* What to produce
Please repeat the records, word for word and without gaps.

* Recorded data
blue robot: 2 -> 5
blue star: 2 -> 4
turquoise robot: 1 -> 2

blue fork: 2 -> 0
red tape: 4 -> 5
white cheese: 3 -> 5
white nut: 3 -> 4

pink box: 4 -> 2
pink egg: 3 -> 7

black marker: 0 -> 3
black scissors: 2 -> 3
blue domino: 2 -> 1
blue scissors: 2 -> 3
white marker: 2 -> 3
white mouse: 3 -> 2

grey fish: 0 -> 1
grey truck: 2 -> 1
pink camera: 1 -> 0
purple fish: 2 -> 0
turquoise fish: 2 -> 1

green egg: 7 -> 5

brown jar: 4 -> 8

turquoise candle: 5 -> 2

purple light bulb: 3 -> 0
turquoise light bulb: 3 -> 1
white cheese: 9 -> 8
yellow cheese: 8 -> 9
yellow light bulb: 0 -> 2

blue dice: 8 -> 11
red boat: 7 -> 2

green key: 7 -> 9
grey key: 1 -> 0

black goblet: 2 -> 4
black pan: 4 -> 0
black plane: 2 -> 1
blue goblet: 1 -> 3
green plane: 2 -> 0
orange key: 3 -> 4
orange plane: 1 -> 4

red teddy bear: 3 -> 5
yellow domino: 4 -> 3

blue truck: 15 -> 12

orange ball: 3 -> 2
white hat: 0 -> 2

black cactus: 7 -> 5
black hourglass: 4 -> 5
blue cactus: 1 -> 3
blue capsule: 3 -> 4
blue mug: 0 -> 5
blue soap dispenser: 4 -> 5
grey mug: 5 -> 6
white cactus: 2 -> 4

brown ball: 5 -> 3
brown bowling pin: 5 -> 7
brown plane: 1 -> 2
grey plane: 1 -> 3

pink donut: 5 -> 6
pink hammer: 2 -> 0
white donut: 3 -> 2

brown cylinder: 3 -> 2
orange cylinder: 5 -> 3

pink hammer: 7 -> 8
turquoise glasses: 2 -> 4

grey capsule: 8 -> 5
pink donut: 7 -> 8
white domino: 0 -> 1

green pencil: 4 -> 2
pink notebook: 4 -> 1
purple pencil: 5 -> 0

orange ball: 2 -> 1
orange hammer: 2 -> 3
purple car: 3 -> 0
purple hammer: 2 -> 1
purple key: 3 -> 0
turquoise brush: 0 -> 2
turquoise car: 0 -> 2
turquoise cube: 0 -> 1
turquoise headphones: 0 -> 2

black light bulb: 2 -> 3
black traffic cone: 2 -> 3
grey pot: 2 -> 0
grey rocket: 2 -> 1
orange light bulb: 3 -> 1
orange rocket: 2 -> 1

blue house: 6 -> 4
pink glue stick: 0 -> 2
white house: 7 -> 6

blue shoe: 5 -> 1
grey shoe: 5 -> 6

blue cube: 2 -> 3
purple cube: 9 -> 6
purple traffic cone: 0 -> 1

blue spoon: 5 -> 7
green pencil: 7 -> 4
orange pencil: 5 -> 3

* Answer section
blue robot: 2 -> 5
blue star: 2 -> 4
turquoise robot: 1 -> 2

blue fork: 2 -> 0
red tape: 4 -> 5
white cheese: 3 -> 5
white nut: 3 -> 4

pink box: 4 -> 2
pink egg: 3 -> 7

black marker: 0 -> 3
black scissors: 2 -> 3
blue domino: 2 -> 1
blue scissors: 2 -> 3
white marker: 2 -> 3
white mouse: 3 -> 2

grey fish: 0 -> 1
grey truck: 2 -> 1
pink camera: 1 -> 0
purple fish: 2 -> 0
turquoise fish: 2 -> 1

green egg: 7 -> 5

brown jar: 4 -> 8

turquoise candle: 5 -> 2

purple light bulb: 3 -> 0
turquoise light bulb: 3 -> 1
white cheese: 9 -> 8
yellow cheese: 8 -> 9
yellow light bulb: 0 -> 2

blue dice: 8 -> 11
red boat: 7 -> 2

green key: 7 -> 9
grey key: 1 -> 0

black goblet: 2 -> 4
black pan: 4 -> 0
black plane: 2 -> 1
blue goblet: 1 -> 3
green plane: 2 -> 0
orange key: 3 -> 4
orange plane: 1 -> 4

red teddy bear: 3 -> 5
yellow domino: 4 -> 3

blue truck: 15 -> 12

orange ball: 3 -> 2
white hat: 0 -> 2

black cactus: 7 -> 5
black hourglass: 4 -> 5
blue cactus: 1 -> 3
blue capsule: 3 -> 4
blue mug: 0 -> 5
blue soap dispenser: 4 -> 5
grey mug: 5 -> 6
white cactus: 2 -> 4

brown ball: 5 -> 3
brown bowling pin: 5 -> 7
brown plane: 1 -> 2
grey plane: 1 -> 3

pink donut: 5 -> 6
pink hammer: 2 -> 0
white donut: 3 -> 2

brown cylinder: 3 -> 2
orange cylinder: 5 -> 3

pink hammer: 7 -> 8
turquoise glasses: 2 -> 4

grey capsule: 8 -> 5
pink donut: 7 -> 8
white domino: 0 -> 1

green pencil: 4 -> 2
pink notebook: 4 -> 1
purple pencil: 5 -> 0

orange ball: 2 -> 1
orange hammer: 2 -> 3
purple car: 3 -> 0
purple hammer: 2 -> 1
purple key: 3 -> 0
turquoise brush: 0 -> 2
turquoise car: 0 -> 2
turquoise cube: 0 -> 1
turquoise headphones: 0 -> 2

black light bulb: 2 -> 3
black traffic cone: 2 -> 3
grey pot: 2 -> 0
grey rocket: 2 -> 1
orange light bulb: 3 -> 1
orange rocket: 2 -> 1

blue house: 6 -> 4
pink glue stick: 0 -> 2
white house: 7 -> 6

blue shoe: 5 -> 1
grey shoe: 5 -> 6

blue cube: 2 -> 3
purple cube: 9 -> 6
purple traffic cone: 0 -> 1

blue spoon: 5 -> 7
green pencil: 7 -> 4
orange pencil: 5 -> 3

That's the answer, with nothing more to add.